Your instructions
Starting at the line below holding "fridge: (469, 660)" and stopping at the line holding "sofa: (284, 1202)", print every line exactly, both ends included, and leave the rest out.

Given records
----------------
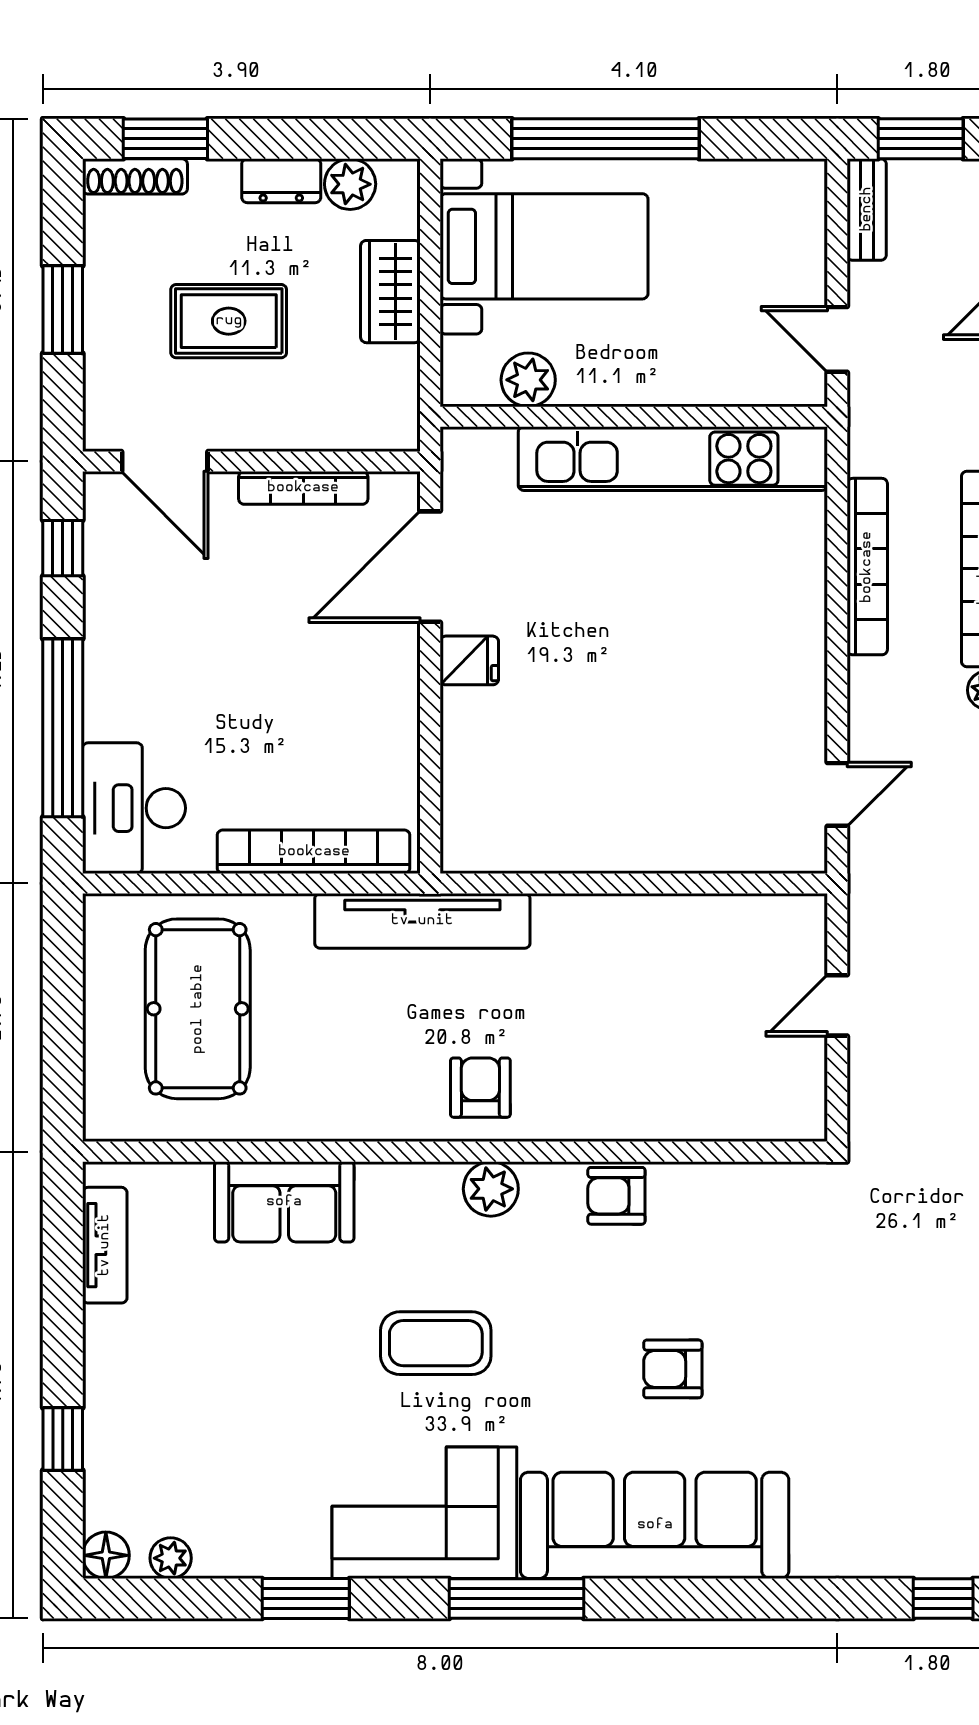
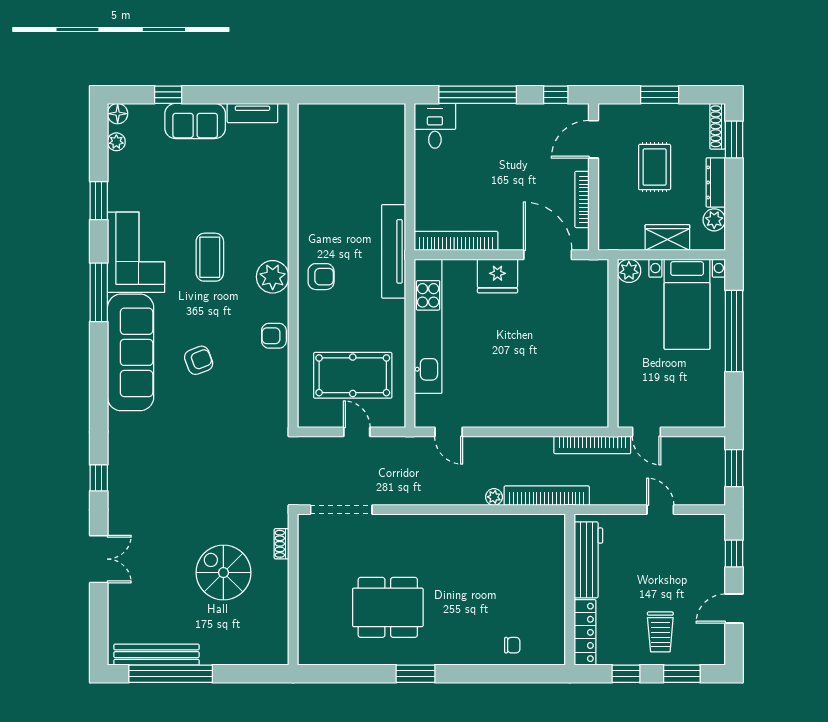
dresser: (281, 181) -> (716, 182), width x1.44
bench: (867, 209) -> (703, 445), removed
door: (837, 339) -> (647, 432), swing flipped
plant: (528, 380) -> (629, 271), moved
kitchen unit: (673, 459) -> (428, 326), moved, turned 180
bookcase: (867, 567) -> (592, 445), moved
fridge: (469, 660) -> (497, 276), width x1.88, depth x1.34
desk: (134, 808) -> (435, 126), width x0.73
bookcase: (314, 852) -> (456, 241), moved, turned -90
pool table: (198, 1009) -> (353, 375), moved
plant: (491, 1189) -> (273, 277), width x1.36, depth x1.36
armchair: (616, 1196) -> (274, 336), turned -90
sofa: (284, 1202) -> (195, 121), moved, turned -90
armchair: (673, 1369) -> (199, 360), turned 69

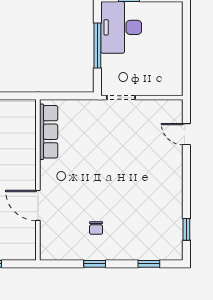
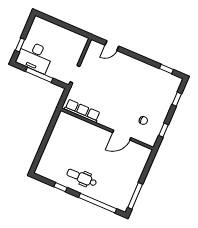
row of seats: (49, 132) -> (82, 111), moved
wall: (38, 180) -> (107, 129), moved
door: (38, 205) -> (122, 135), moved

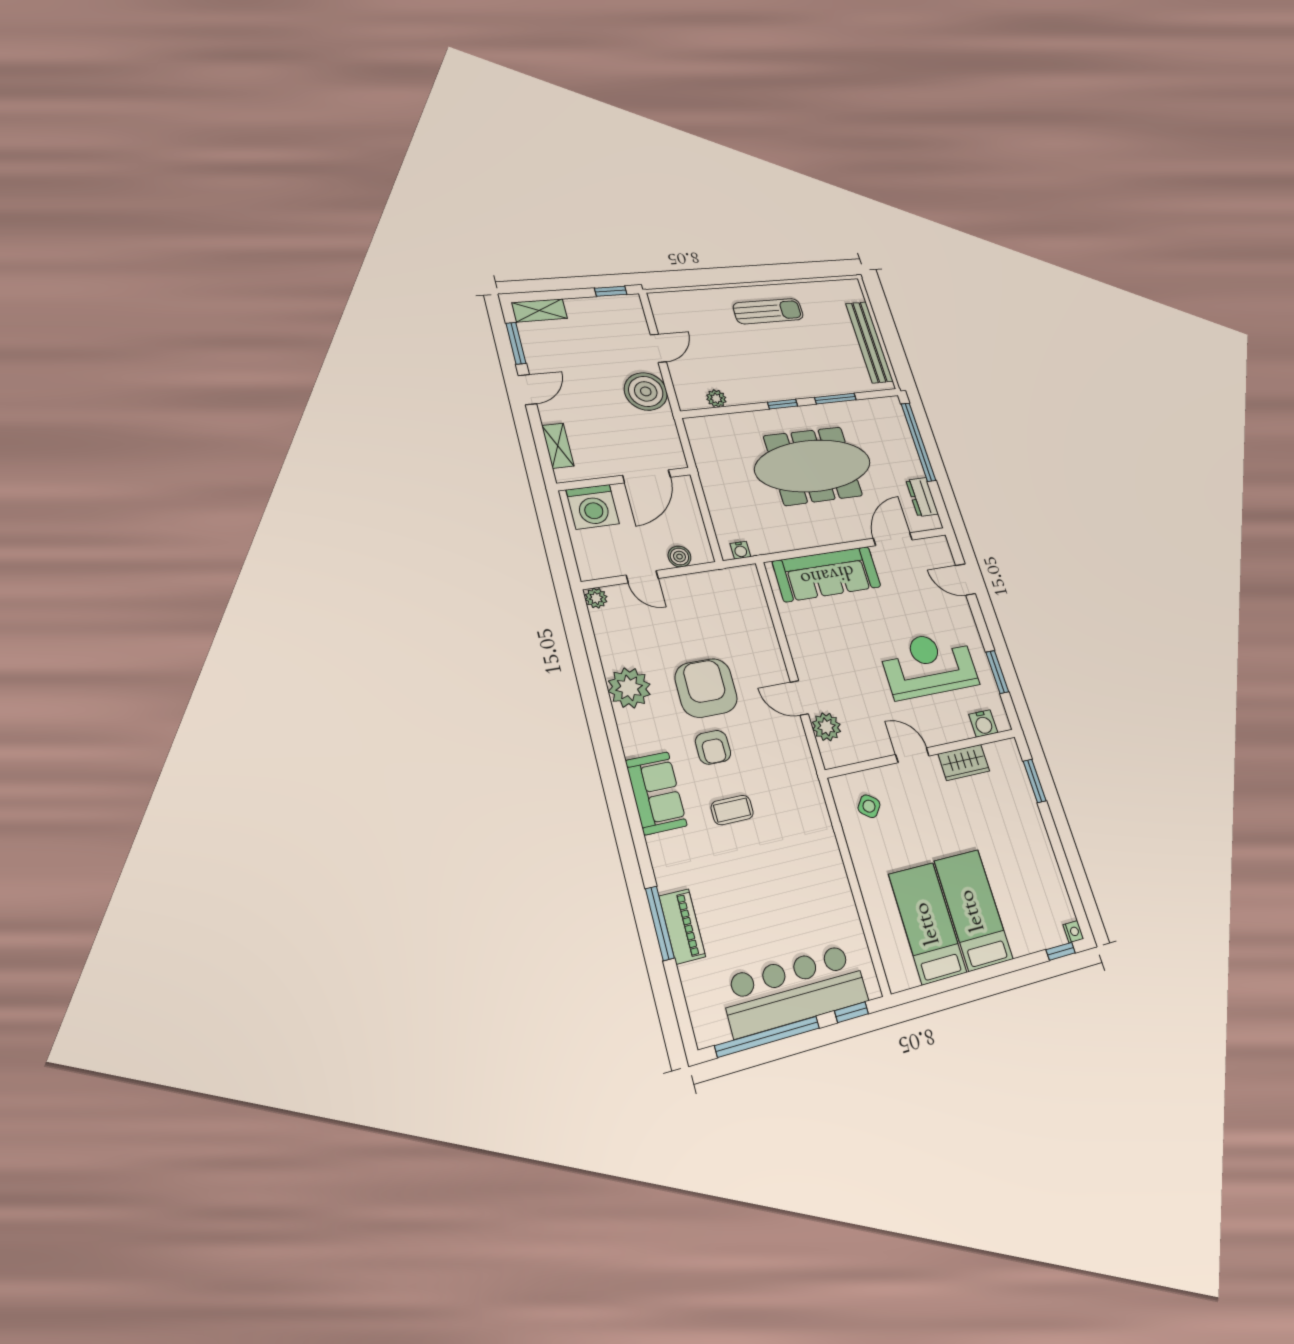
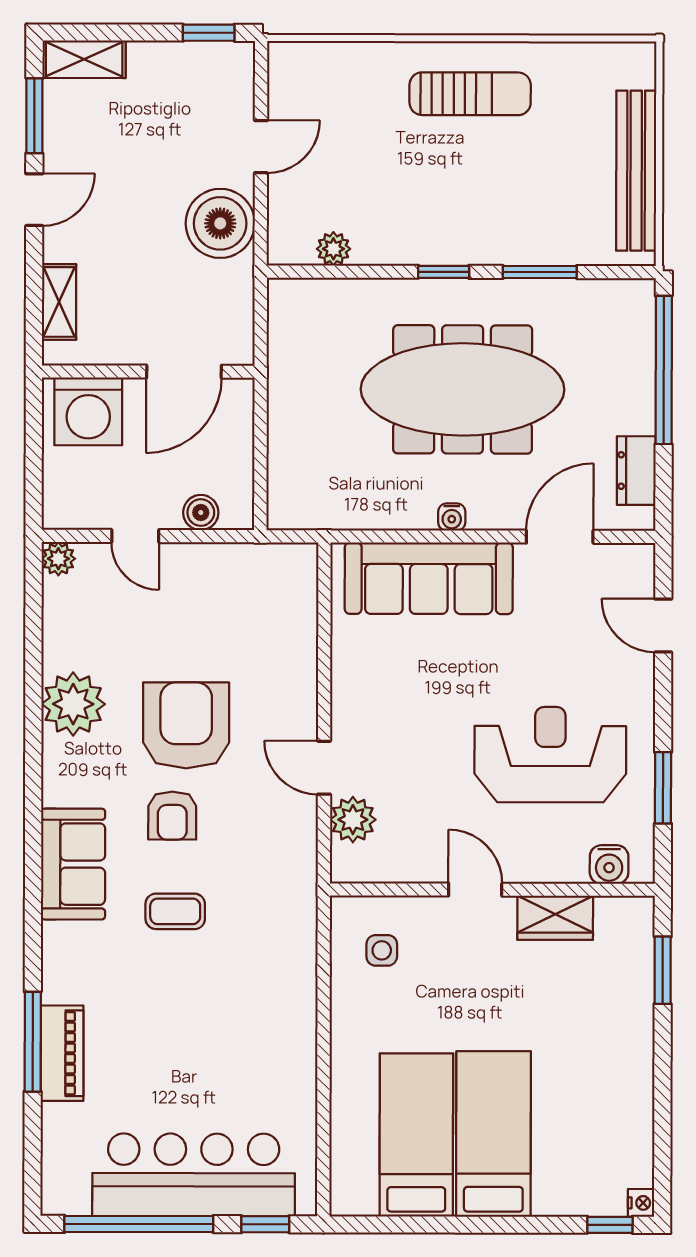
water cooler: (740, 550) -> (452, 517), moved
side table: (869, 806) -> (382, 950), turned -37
----------------
Solution for this exercise
fridge: (469, 660) -> (497, 276), width x1.88, depth x1.34
desk: (134, 808) -> (435, 126), width x0.73
bookcase: (314, 852) -> (456, 241), moved, turned -90
pool table: (198, 1009) -> (353, 375), moved
plant: (491, 1189) -> (273, 277), width x1.36, depth x1.36
armchair: (616, 1196) -> (274, 336), turned -90
sofa: (284, 1202) -> (195, 121), moved, turned -90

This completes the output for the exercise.